**ACTIVITY**
The data below is to be repeated in full, exactly as given.
■ ■ ■ ■ ■
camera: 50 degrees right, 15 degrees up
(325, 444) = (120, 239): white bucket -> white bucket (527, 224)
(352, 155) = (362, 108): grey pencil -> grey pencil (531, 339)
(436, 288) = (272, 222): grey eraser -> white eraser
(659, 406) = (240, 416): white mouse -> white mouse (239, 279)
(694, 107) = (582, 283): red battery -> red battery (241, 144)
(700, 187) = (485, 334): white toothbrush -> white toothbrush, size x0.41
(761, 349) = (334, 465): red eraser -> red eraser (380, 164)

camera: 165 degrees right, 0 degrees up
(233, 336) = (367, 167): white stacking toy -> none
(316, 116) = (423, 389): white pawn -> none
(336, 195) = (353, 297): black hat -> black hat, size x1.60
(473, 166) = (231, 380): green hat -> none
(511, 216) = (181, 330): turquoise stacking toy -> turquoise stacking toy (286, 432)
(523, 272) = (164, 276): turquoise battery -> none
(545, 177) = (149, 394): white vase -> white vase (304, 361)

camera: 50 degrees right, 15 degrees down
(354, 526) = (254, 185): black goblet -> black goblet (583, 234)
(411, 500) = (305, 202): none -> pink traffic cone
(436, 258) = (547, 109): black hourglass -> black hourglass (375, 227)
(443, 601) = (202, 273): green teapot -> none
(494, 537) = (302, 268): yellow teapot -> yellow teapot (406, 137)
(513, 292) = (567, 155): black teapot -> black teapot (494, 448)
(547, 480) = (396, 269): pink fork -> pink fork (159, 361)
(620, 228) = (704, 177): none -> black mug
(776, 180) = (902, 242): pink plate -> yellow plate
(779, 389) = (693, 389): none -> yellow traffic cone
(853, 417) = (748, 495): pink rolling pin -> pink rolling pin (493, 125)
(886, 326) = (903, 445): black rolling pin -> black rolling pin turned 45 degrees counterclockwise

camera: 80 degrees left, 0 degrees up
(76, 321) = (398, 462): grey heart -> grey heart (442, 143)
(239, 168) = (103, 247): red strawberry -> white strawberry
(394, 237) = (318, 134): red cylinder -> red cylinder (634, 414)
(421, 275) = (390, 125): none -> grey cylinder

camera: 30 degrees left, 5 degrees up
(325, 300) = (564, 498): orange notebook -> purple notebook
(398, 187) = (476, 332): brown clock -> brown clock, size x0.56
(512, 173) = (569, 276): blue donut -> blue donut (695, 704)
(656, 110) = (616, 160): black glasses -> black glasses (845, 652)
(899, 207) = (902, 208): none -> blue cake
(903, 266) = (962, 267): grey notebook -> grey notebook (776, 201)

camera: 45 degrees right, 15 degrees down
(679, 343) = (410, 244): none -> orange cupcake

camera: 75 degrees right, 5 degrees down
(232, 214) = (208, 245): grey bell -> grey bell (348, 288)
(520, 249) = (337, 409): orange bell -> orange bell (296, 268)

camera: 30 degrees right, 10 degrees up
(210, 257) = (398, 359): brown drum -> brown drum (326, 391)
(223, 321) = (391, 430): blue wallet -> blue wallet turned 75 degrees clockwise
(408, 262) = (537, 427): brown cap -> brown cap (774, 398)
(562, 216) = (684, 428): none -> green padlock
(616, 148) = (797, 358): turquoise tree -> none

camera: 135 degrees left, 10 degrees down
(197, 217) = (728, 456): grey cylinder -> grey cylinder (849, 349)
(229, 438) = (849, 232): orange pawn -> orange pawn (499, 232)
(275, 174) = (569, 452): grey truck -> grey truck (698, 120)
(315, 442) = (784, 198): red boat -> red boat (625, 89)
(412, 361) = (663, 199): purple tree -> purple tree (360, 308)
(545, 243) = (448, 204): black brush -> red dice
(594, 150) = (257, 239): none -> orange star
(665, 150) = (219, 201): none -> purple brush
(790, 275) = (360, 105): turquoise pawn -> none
■ ■ ■ ■ ■
**RESULT**
camera: 50 degrees right, 15 degrees up
(325, 444) = (120, 239): white bucket -> white bucket (527, 224)
(352, 155) = (362, 108): grey pencil -> grey pencil (531, 339)
(436, 288) = (272, 222): grey eraser -> white eraser
(659, 406) = (240, 416): white mouse -> white mouse (239, 279)
(694, 107) = (582, 283): red battery -> red battery (241, 144)
(700, 187) = (485, 334): white toothbrush -> white toothbrush, size x0.41
(761, 349) = (334, 465): red eraser -> red eraser (380, 164)

camera: 165 degrees right, 0 degrees up
(233, 336) = (367, 167): white stacking toy -> none
(316, 116) = (423, 389): white pawn -> none
(336, 195) = (353, 297): black hat -> black hat, size x1.60
(473, 166) = (231, 380): green hat -> none
(511, 216) = (181, 330): turquoise stacking toy -> turquoise stacking toy (286, 432)
(523, 272) = (164, 276): turquoise battery -> none
(545, 177) = (149, 394): white vase -> white vase (304, 361)

camera: 50 degrees right, 15 degrees down
(354, 526) = (254, 185): black goblet -> black goblet (583, 234)
(411, 500) = (305, 202): none -> pink traffic cone
(436, 258) = (547, 109): black hourglass -> black hourglass (375, 227)
(443, 601) = (202, 273): green teapot -> none
(494, 537) = (302, 268): yellow teapot -> yellow teapot (406, 137)
(513, 292) = (567, 155): black teapot -> black teapot (494, 448)
(547, 480) = (396, 269): pink fork -> pink fork (159, 361)
(620, 228) = (704, 177): none -> black mug
(776, 180) = (902, 242): pink plate -> yellow plate
(779, 389) = (693, 389): none -> yellow traffic cone
(853, 417) = (748, 495): pink rolling pin -> pink rolling pin (493, 125)
(886, 326) = (903, 445): black rolling pin -> black rolling pin turned 45 degrees counterclockwise

camera: 80 degrees left, 0 degrees up
(76, 321) = (398, 462): grey heart -> grey heart (442, 143)
(239, 168) = (103, 247): red strawberry -> white strawberry
(394, 237) = (318, 134): red cylinder -> red cylinder (634, 414)
(421, 275) = (390, 125): none -> grey cylinder

camera: 30 degrees left, 5 degrees up
(325, 300) = (564, 498): orange notebook -> purple notebook
(398, 187) = (476, 332): brown clock -> brown clock, size x0.56
(512, 173) = (569, 276): blue donut -> blue donut (695, 704)
(656, 110) = (616, 160): black glasses -> black glasses (845, 652)
(899, 207) = (902, 208): none -> blue cake
(903, 266) = (962, 267): grey notebook -> grey notebook (776, 201)

camera: 45 degrees right, 15 degrees down
(679, 343) = (410, 244): none -> orange cupcake

camera: 75 degrees right, 5 degrees down
(232, 214) = (208, 245): grey bell -> grey bell (348, 288)
(520, 249) = (337, 409): orange bell -> orange bell (296, 268)

camera: 30 degrees right, 10 degrees up
(210, 257) = (398, 359): brown drum -> brown drum (326, 391)
(223, 321) = (391, 430): blue wallet -> blue wallet turned 75 degrees clockwise
(408, 262) = (537, 427): brown cap -> brown cap (774, 398)
(562, 216) = (684, 428): none -> green padlock
(616, 148) = (797, 358): turquoise tree -> none

camera: 135 degrees left, 10 degrees down
(197, 217) = (728, 456): grey cylinder -> grey cylinder (849, 349)
(229, 438) = (849, 232): orange pawn -> orange pawn (499, 232)
(275, 174) = (569, 452): grey truck -> grey truck (698, 120)
(315, 442) = (784, 198): red boat -> red boat (625, 89)
(412, 361) = (663, 199): purple tree -> purple tree (360, 308)
(545, 243) = (448, 204): black brush -> red dice
(594, 150) = (257, 239): none -> orange star
(665, 150) = (219, 201): none -> purple brush
(790, 275) = (360, 105): turquoise pawn -> none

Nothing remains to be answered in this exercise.